Problem statement
With the pictures removed, write out the data below exactly.

Input data
----

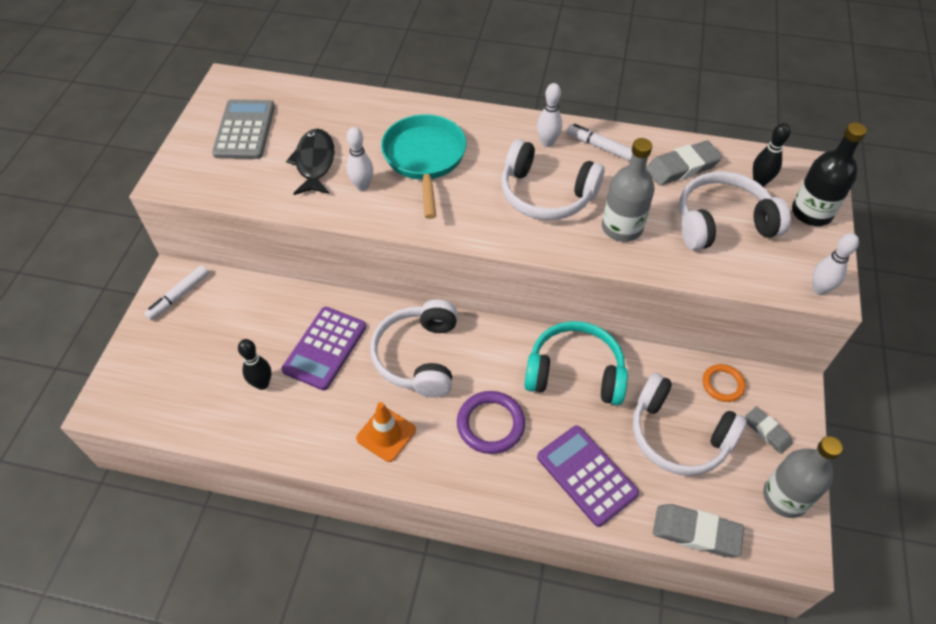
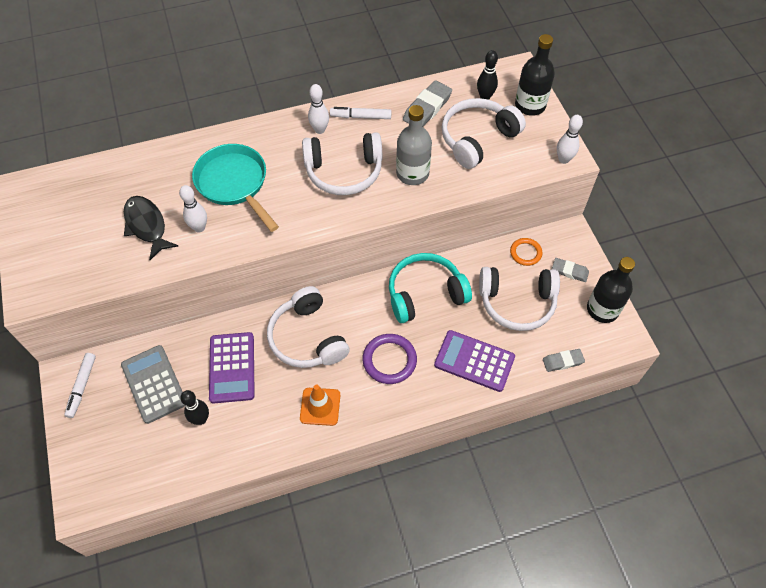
camera: 30 degrees left, 5 degrees up
(244, 130) = (66, 224): grey calculator -> grey calculator (154, 384)
(696, 532) = (562, 361): grey eraser -> grey eraser, size x0.63
(785, 497) = (602, 309): grey bottle -> black bottle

----

Solution for this problem
camera: 30 degrees left, 5 degrees up
(244, 130) = (66, 224): grey calculator -> grey calculator (154, 384)
(696, 532) = (562, 361): grey eraser -> grey eraser, size x0.63
(785, 497) = (602, 309): grey bottle -> black bottle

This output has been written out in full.